Before-and-after change records
- - - - -

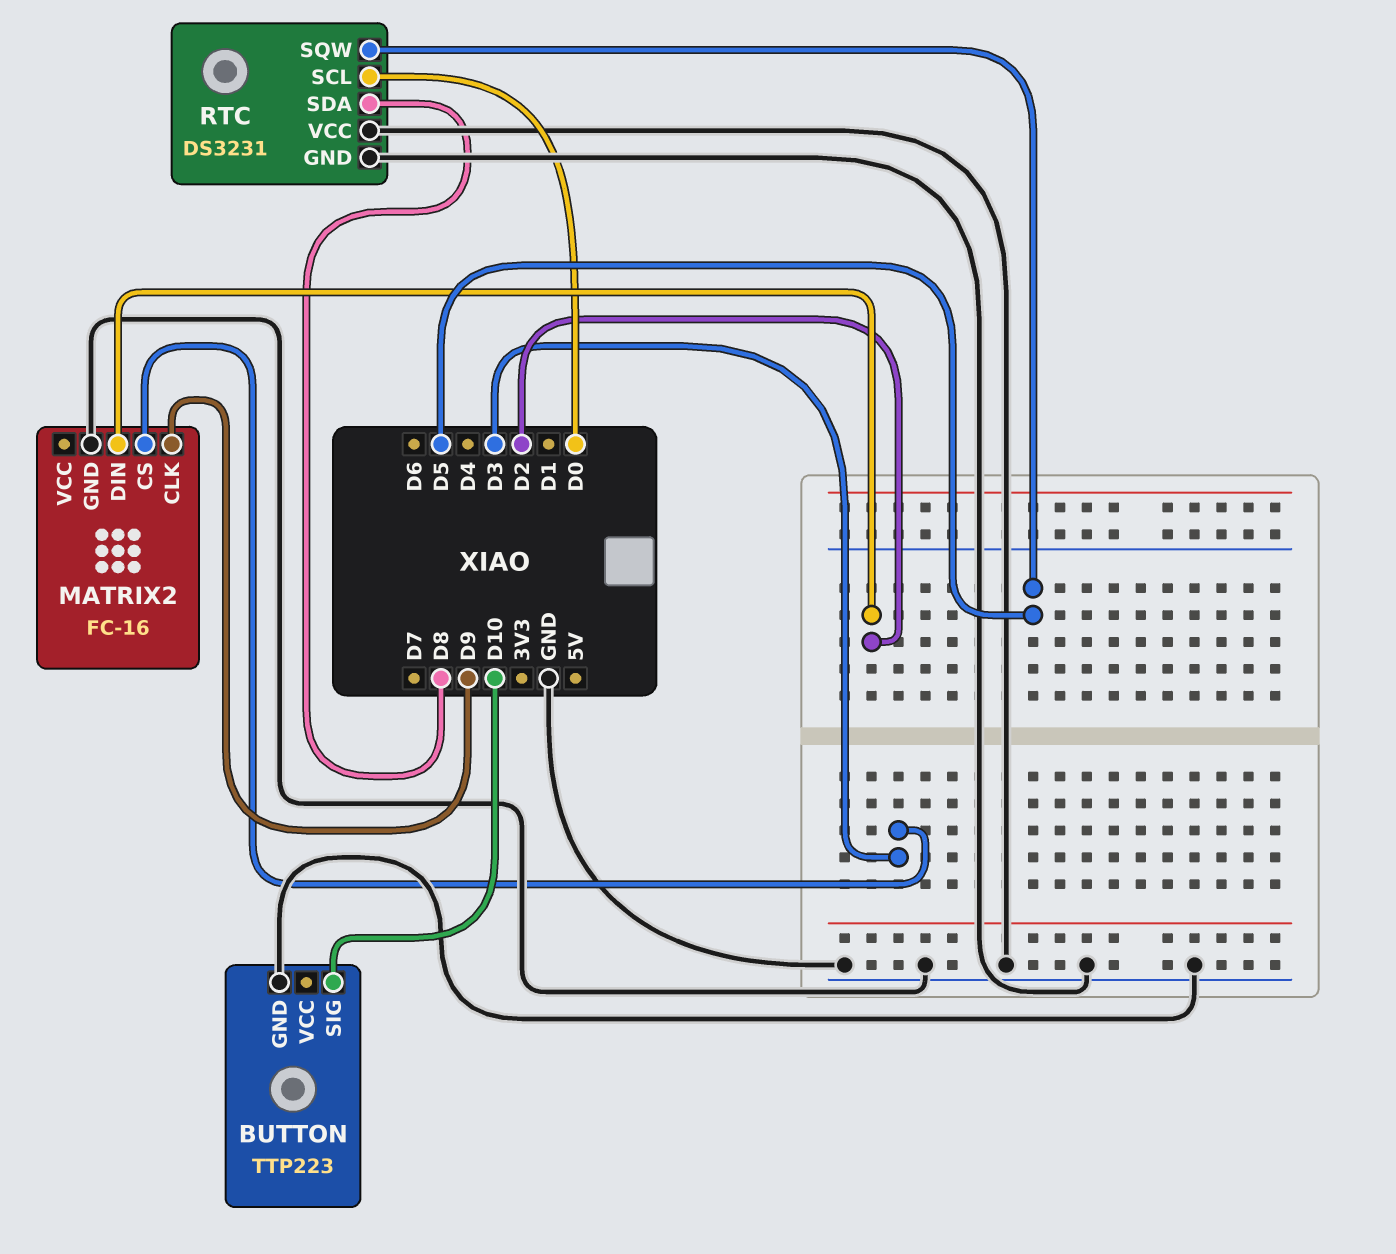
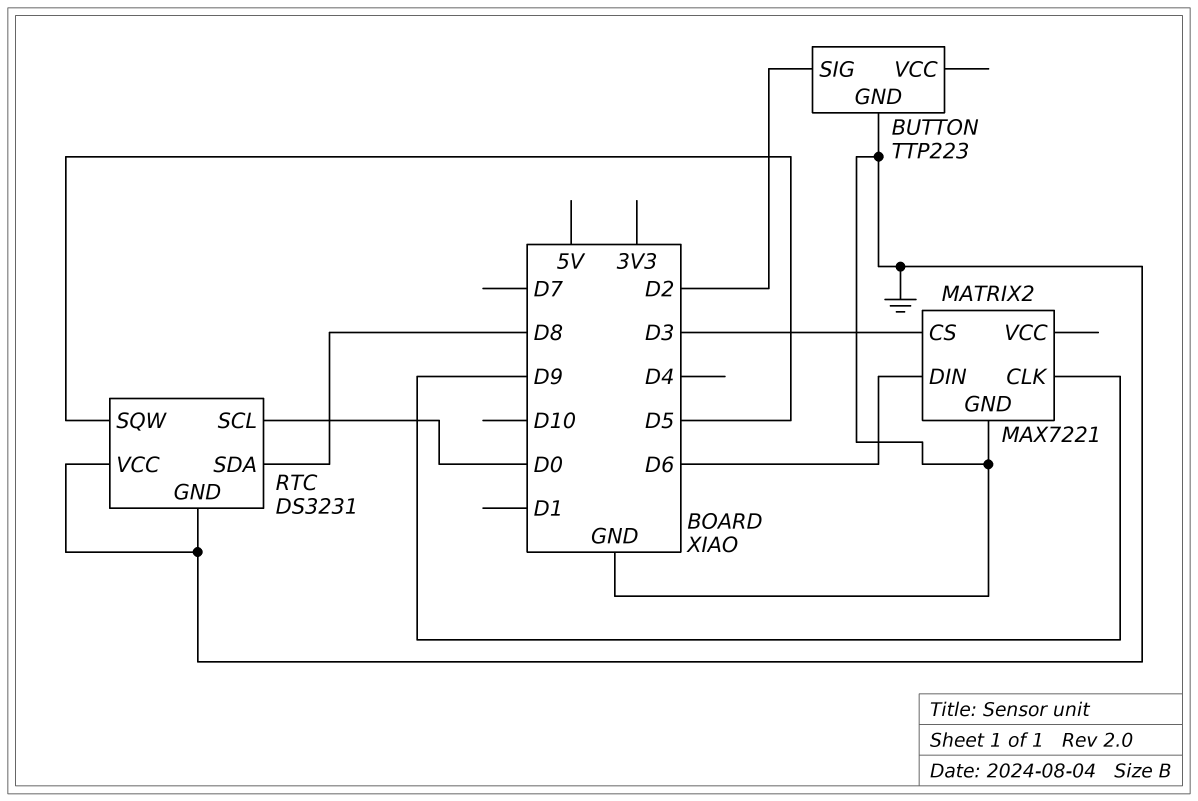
BUTTON pin SIG: D10 -> D2
MATRIX2: FC-16 -> MAX7221
MATRIX2 pin DIN: D2 -> D6

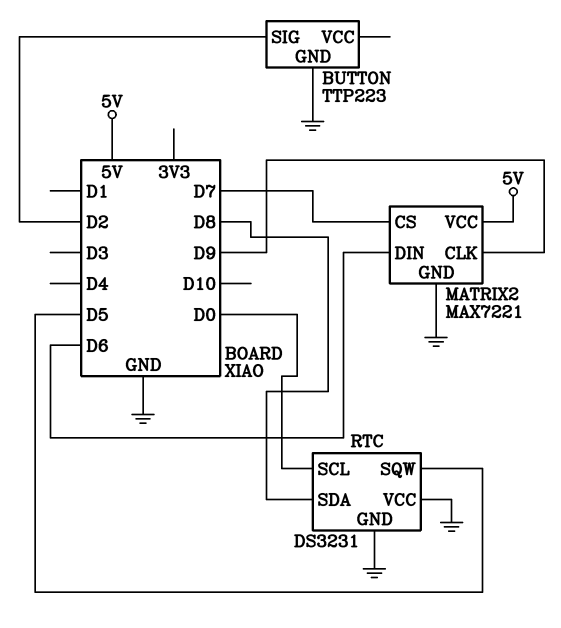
MATRIX2 pin CS: D3 -> D7
MATRIX2 pin VCC: none -> 5V

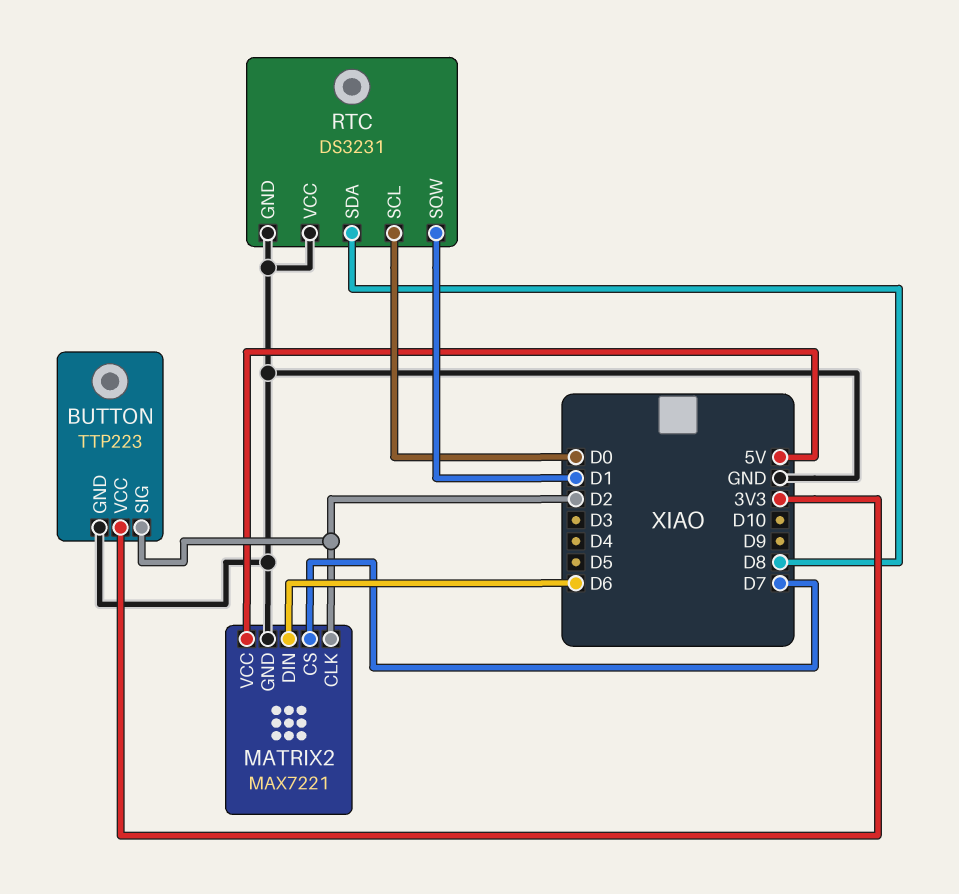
BUTTON pin VCC: none -> 3V3
MATRIX2 pin CLK: D9 -> D2
RTC pin SQW: D5 -> D1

- - - - -

- _About this exercise_
With the pictures left out, write out all of the data exactly.

- _Result for this task_
BUTTON pin SIG: D10 -> D2
MATRIX2: FC-16 -> MAX7221
MATRIX2 pin DIN: D2 -> D6

MATRIX2 pin CS: D3 -> D7
MATRIX2 pin VCC: none -> 5V

BUTTON pin VCC: none -> 3V3
MATRIX2 pin CLK: D9 -> D2
RTC pin SQW: D5 -> D1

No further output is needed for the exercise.